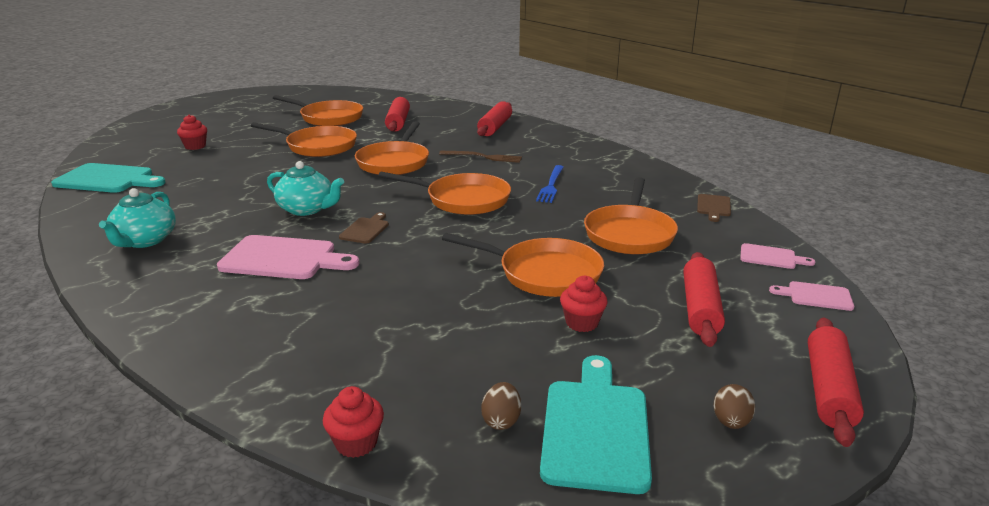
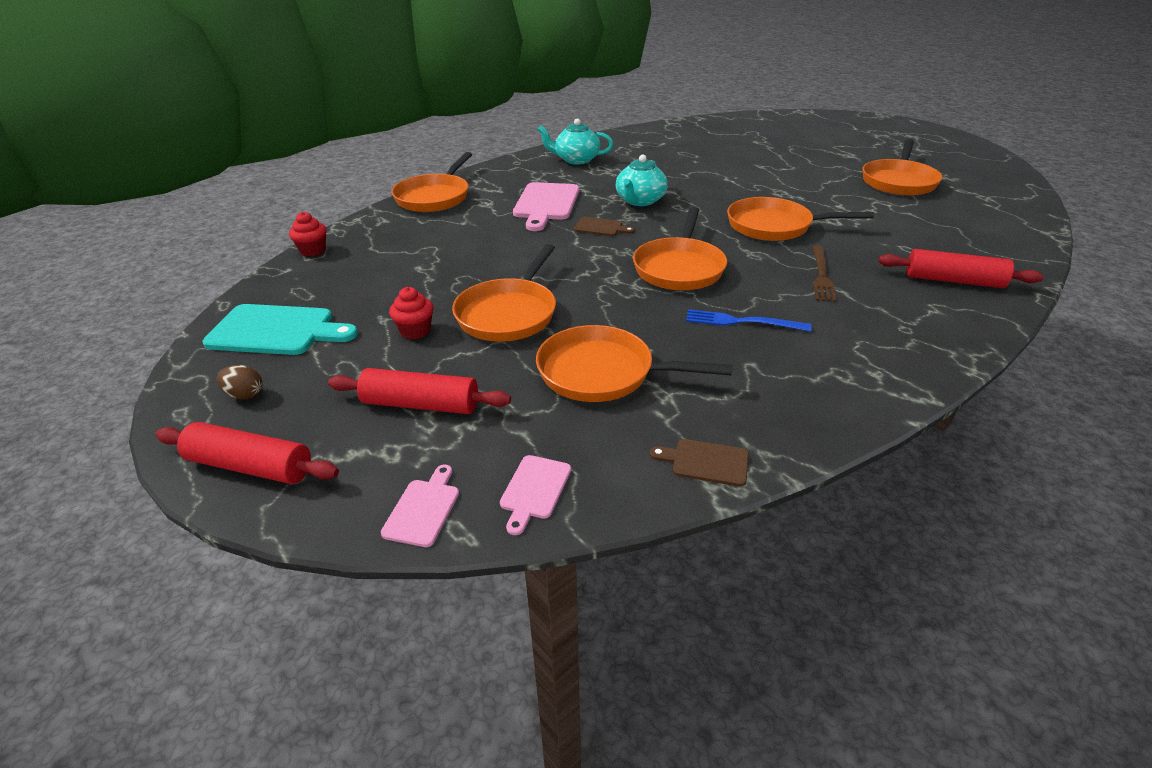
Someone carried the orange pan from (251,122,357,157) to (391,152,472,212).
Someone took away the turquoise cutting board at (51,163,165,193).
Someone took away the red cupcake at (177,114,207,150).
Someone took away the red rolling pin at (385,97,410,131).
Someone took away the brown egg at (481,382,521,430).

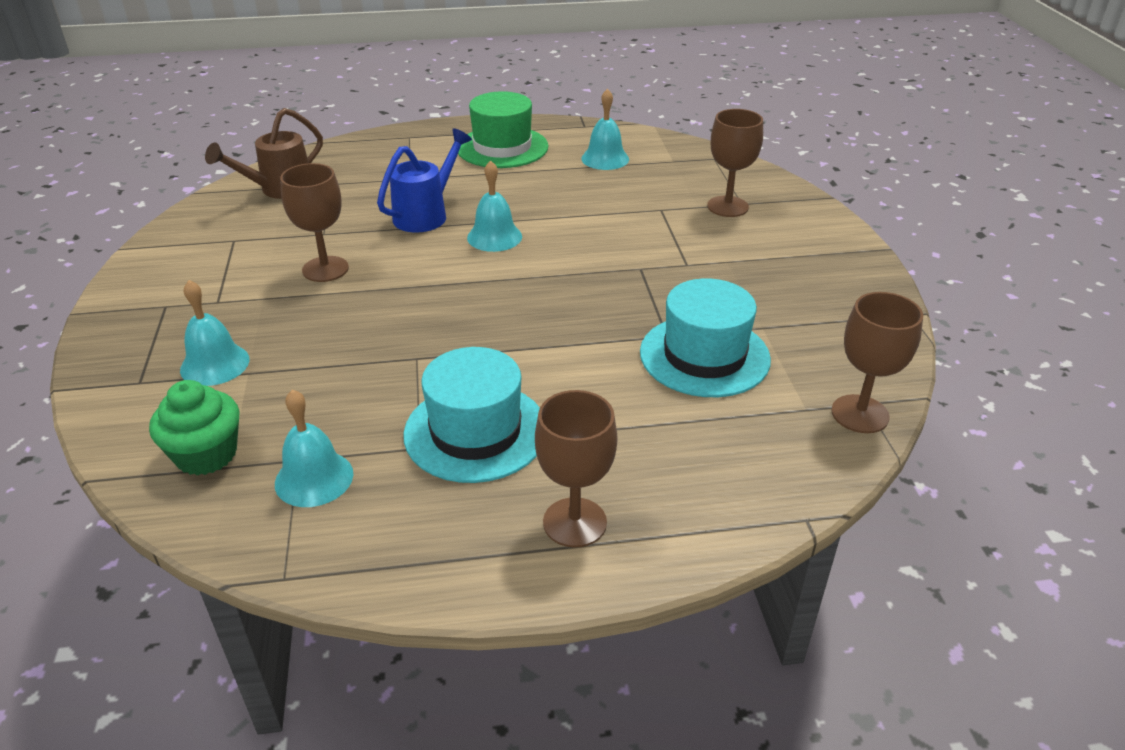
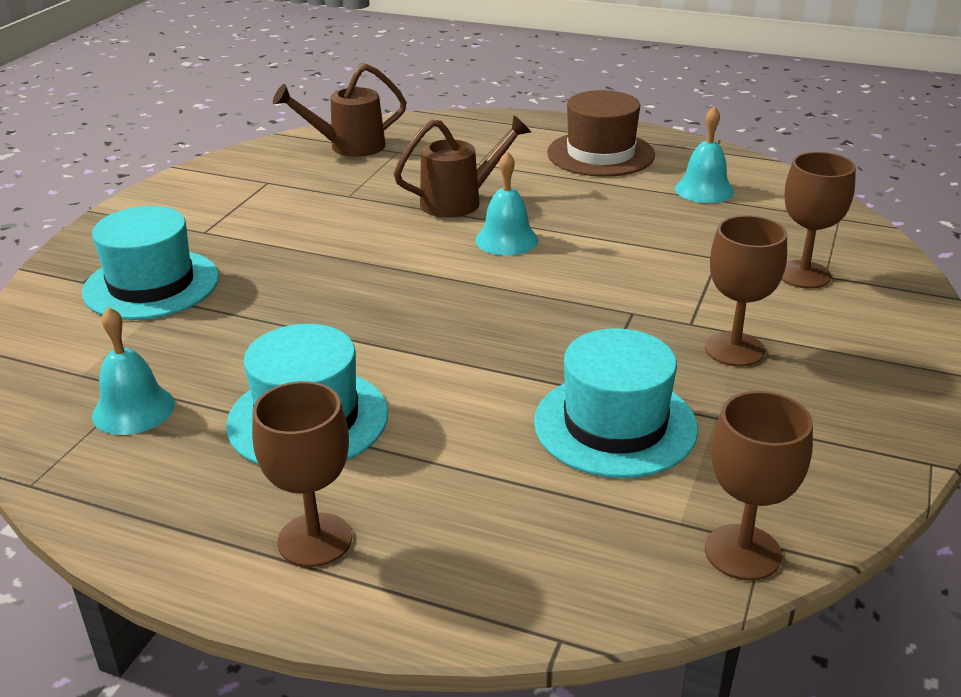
Someone swapped the turquoise bell at (180,280,250,386) for the turquoise hat at (82,206,219,320).
Someone repainted the blue watering can at (377,128,472,233), which became the brown watering can at (394,115,531,218).
Someone repainted the green hat at (458,91,549,168), which became the brown hat at (547,90,655,177).
Someone carried the brown goblet from (280,163,349,282) to (705,215,787,366).
Someone took away the green cupcake at (149,380,239,475).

══════

Each entry needs to be retyped exactly; the pictures stay out.

Someone carried the orange pan from (251,122,357,157) to (391,152,472,212).
Someone took away the turquoise cutting board at (51,163,165,193).
Someone took away the red cupcake at (177,114,207,150).
Someone took away the red rolling pin at (385,97,410,131).
Someone took away the brown egg at (481,382,521,430).

Someone swapped the turquoise bell at (180,280,250,386) for the turquoise hat at (82,206,219,320).
Someone repainted the blue watering can at (377,128,472,233), which became the brown watering can at (394,115,531,218).
Someone repainted the green hat at (458,91,549,168), which became the brown hat at (547,90,655,177).
Someone carried the brown goblet from (280,163,349,282) to (705,215,787,366).
Someone took away the green cupcake at (149,380,239,475).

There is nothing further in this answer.